[AVAILABLE DATA — start]

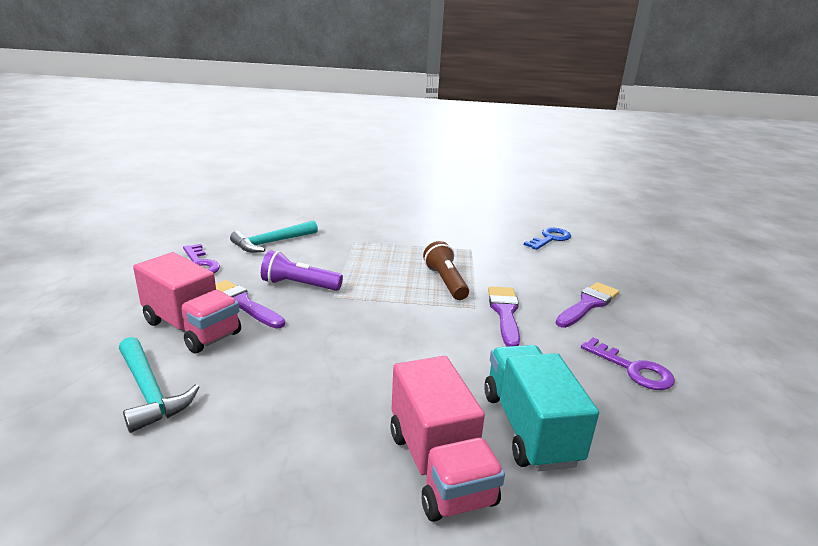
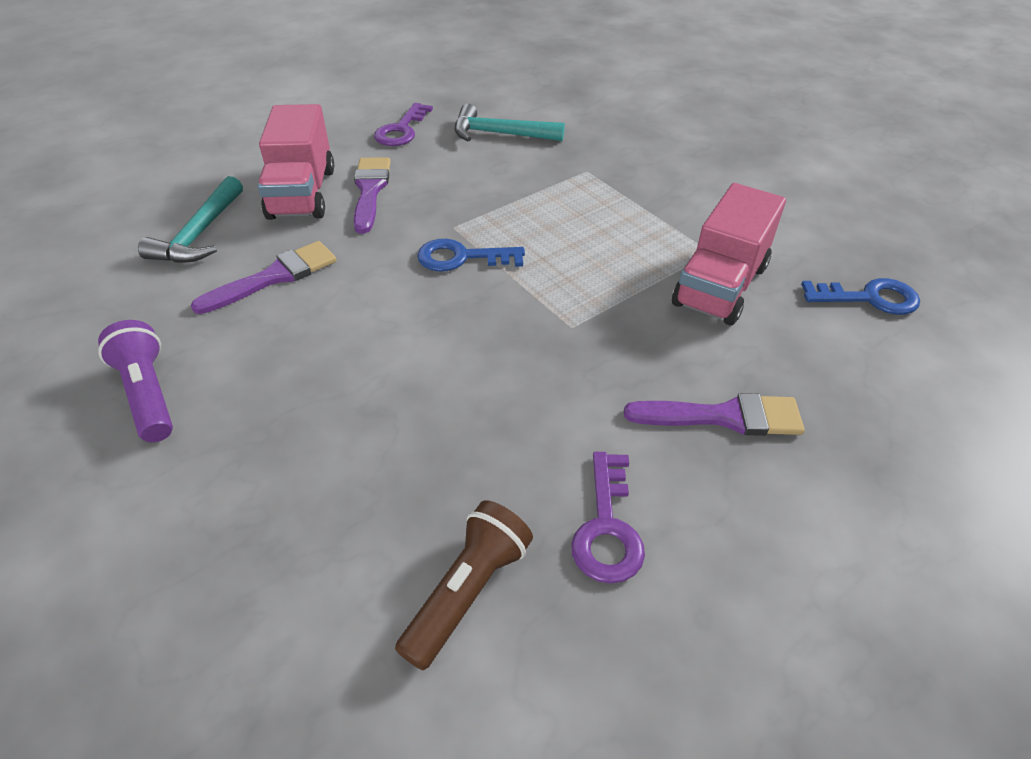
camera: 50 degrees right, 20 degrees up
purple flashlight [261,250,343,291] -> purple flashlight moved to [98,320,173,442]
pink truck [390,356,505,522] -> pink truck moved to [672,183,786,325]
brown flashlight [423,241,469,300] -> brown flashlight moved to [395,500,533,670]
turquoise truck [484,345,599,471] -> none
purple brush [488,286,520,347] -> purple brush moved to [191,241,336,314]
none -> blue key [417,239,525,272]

[AVAILABLE DATA — finish]
[AVAILABLE DATA — start]

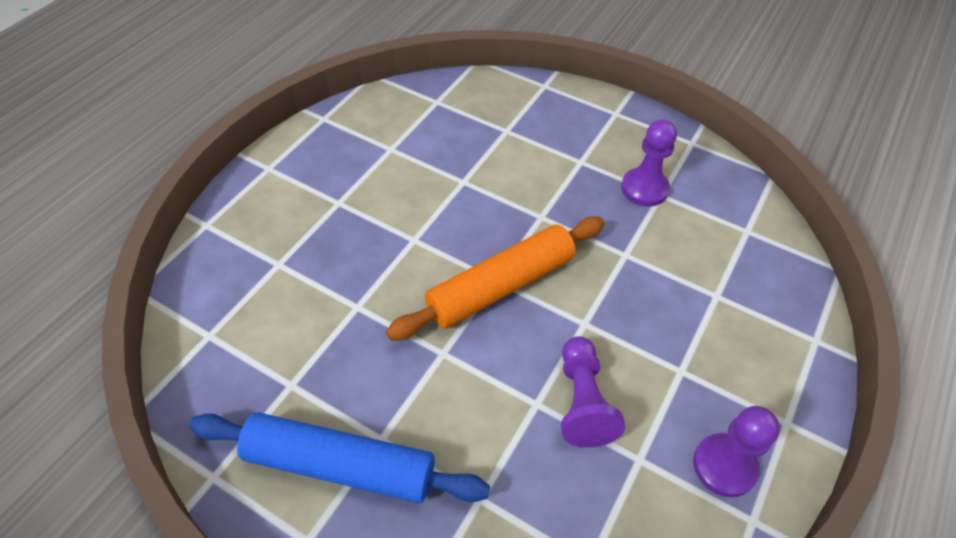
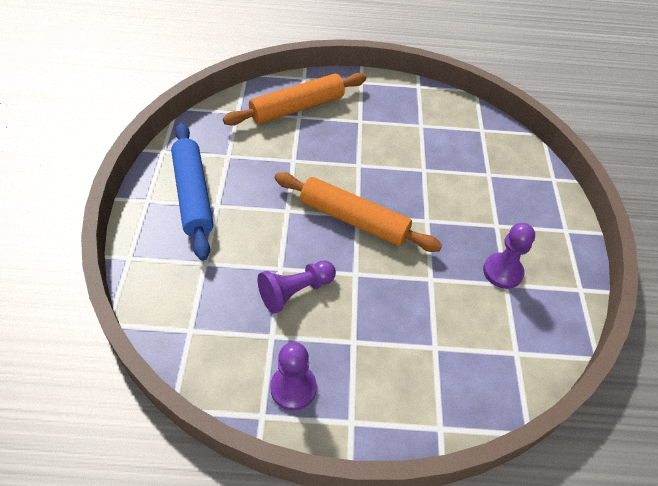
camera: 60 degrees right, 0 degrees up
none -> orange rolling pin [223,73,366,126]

[AVAILABLE DATA — finish]

> WHAT YOU ARE ASKED TO DO
The line above containing "camera: 60 degrees right, 0 degrees up", the line containing "none -> orange rolling pin [223,73,366,126]", and every line between them are to be transcribed exactly; no other line is wanted.

> ANSWER
camera: 60 degrees right, 0 degrees up
none -> orange rolling pin [223,73,366,126]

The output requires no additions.